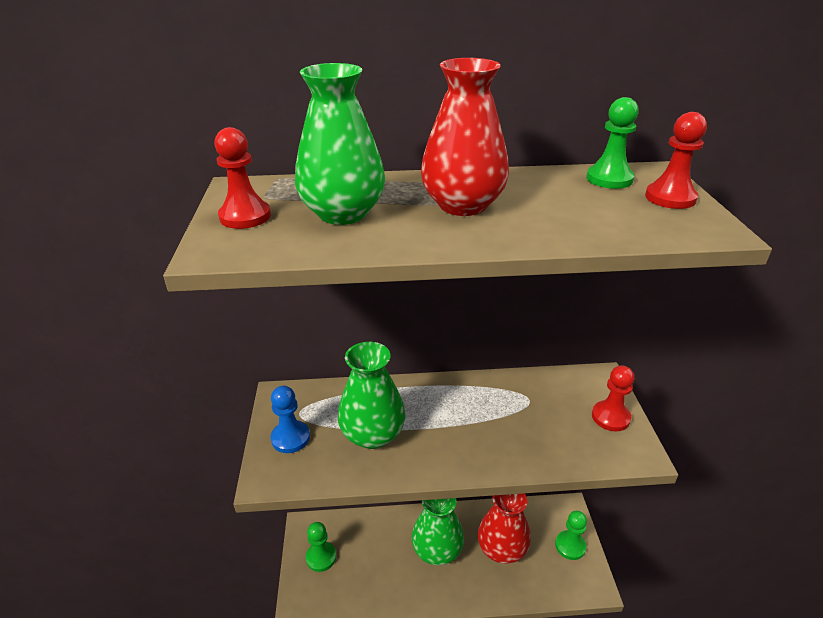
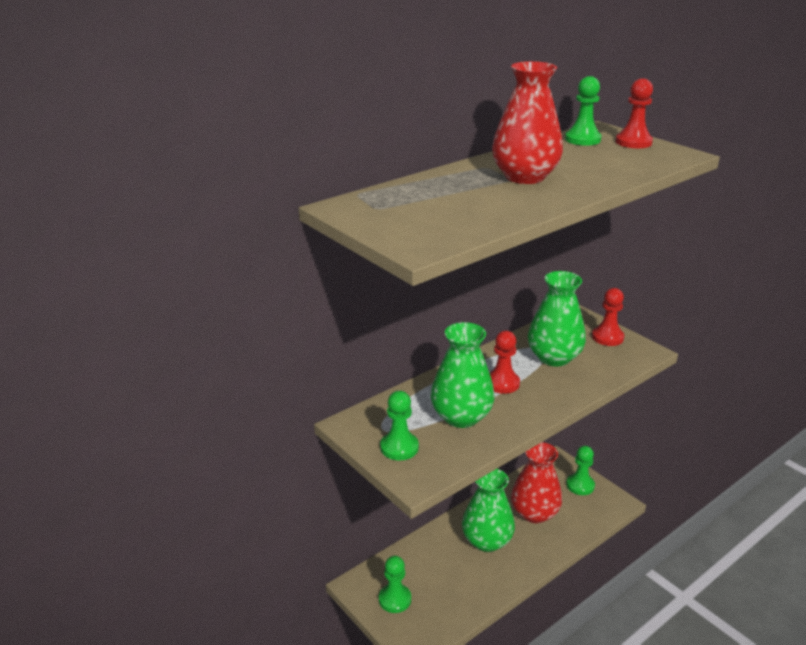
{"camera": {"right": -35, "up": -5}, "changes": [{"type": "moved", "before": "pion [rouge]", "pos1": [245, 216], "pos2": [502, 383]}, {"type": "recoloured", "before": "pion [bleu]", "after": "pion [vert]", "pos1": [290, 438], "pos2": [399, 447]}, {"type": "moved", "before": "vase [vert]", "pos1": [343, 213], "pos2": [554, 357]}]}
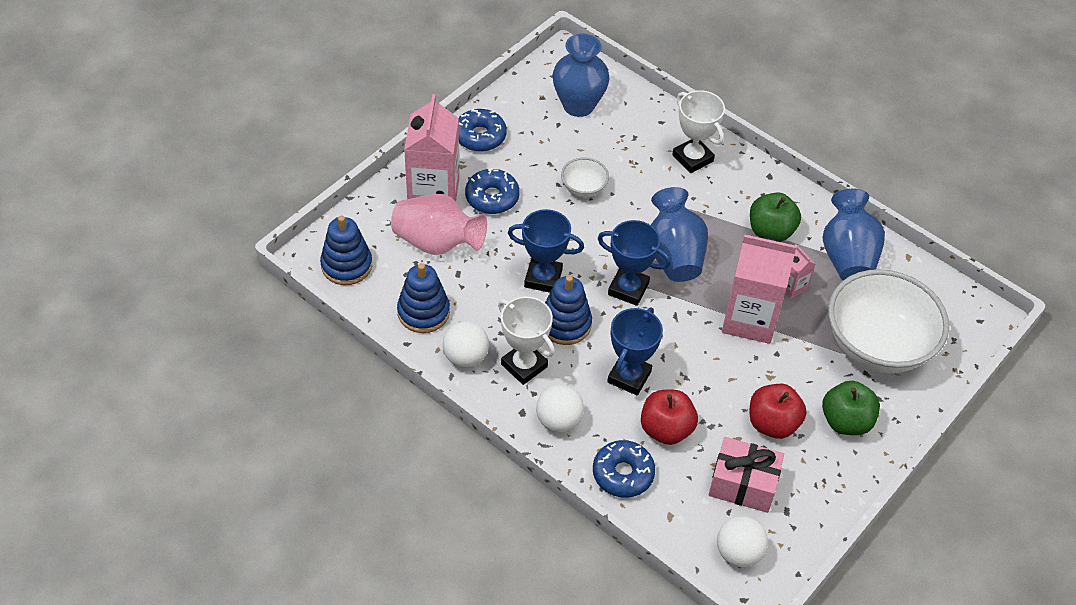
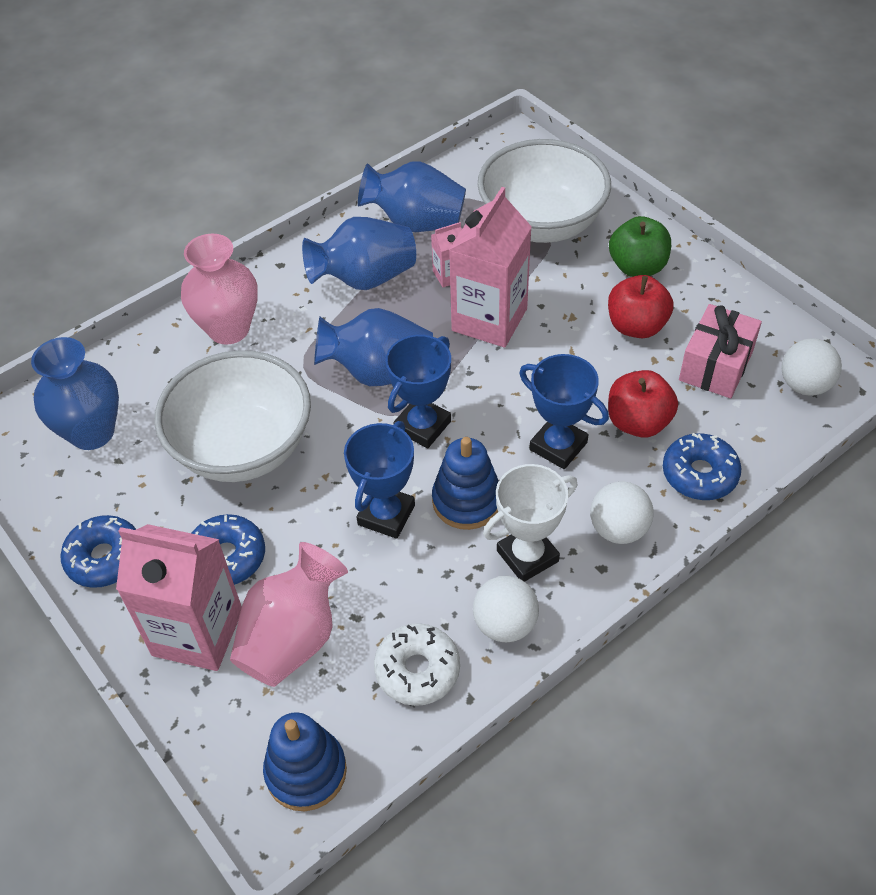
{"camera": {"right": -75, "up": 0}, "changes": [{"type": "replaced", "before": "jouet à empiler [bleu]", "after": "beignet [blanc]", "pos1": [423, 312], "pos2": [417, 670]}, {"type": "resized", "before": "bol [blanc]", "pos1": [583, 188], "pos2": [243, 448], "scale": 2.29}, {"type": "replaced", "before": "trophée [blanc]", "after": "vase [rose]", "pos1": [692, 158], "pos2": [229, 329]}, {"type": "replaced", "before": "pomme [vert]", "after": "vase [bleu]", "pos1": [770, 231], "pos2": [364, 279]}]}
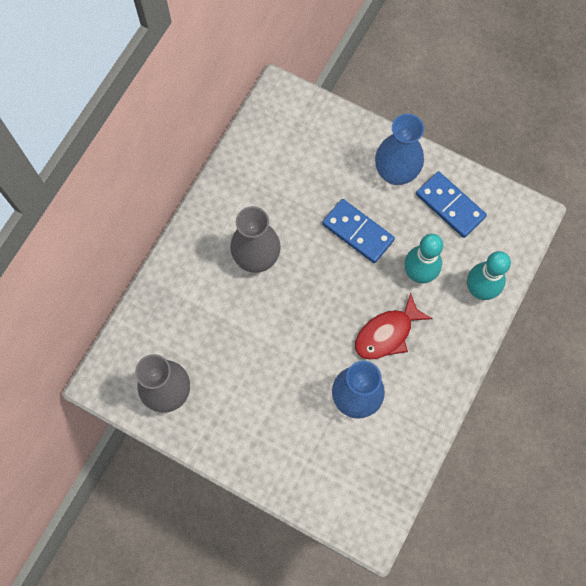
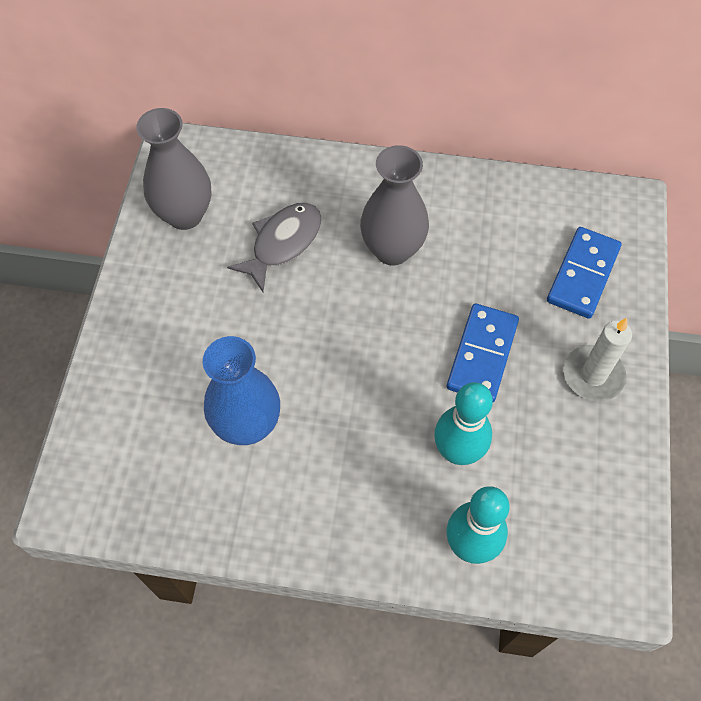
{"camera": {"right": 70, "up": -10}, "changes": [{"type": "removed", "before": "poisson [rouge]", "pos1": [387, 333]}, {"type": "replaced", "before": "vase [bleu]", "after": "bougie [blanc]", "pos1": [395, 173], "pos2": [593, 375]}, {"type": "moved", "before": "domino [bleu]", "pos1": [450, 206], "pos2": [582, 274]}, {"type": "added", "after": "poisson [gris]", "pos2": [283, 243]}]}
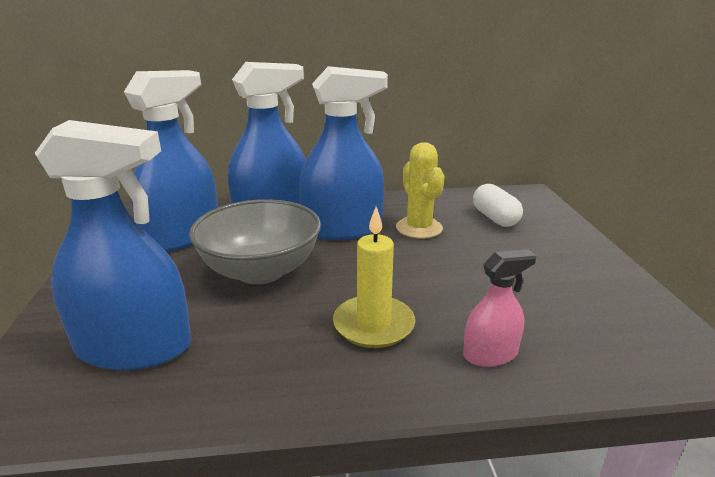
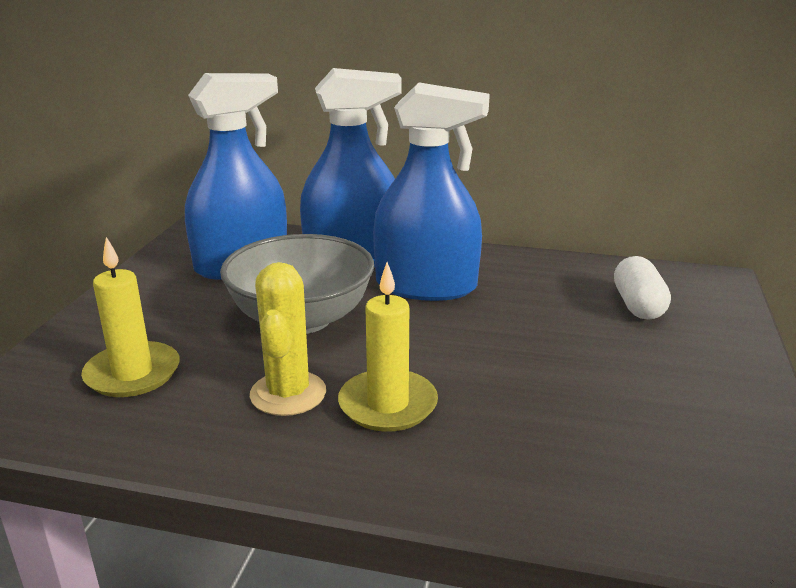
{"camera": {"right": 20, "up": 0}, "changes": [{"type": "replaced", "before": "vaporisateur [bleu]", "after": "bougie [jaune]", "pos1": [134, 347], "pos2": [132, 373]}, {"type": "moved", "before": "cactus [jaune]", "pos1": [419, 228], "pos2": [288, 393]}, {"type": "removed", "before": "vaporisateur [rose]", "pos1": [490, 354]}]}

——

#### What needs to be done:
This task calls for each line of the material that contains "blanc".

#### The completed task:
{"camera": {"right": -75, "up": 0}, "changes": [{"type": "replaced", "before": "jouet à empiler [bleu]", "after": "beignet [blanc]", "pos1": [423, 312], "pos2": [417, 670]}, {"type": "resized", "before": "bol [blanc]", "pos1": [583, 188], "pos2": [243, 448], "scale": 2.29}, {"type": "replaced", "before": "trophée [blanc]", "after": "vase [rose]", "pos1": [692, 158], "pos2": [229, 329]}, {"type": "replaced", "before": "pomme [vert]", "after": "vase [bleu]", "pos1": [770, 231], "pos2": [364, 279]}]}
{"camera": {"right": 70, "up": -10}, "changes": [{"type": "removed", "before": "poisson [rouge]", "pos1": [387, 333]}, {"type": "replaced", "before": "vase [bleu]", "after": "bougie [blanc]", "pos1": [395, 173], "pos2": [593, 375]}, {"type": "moved", "before": "domino [bleu]", "pos1": [450, 206], "pos2": [582, 274]}, {"type": "added", "after": "poisson [gris]", "pos2": [283, 243]}]}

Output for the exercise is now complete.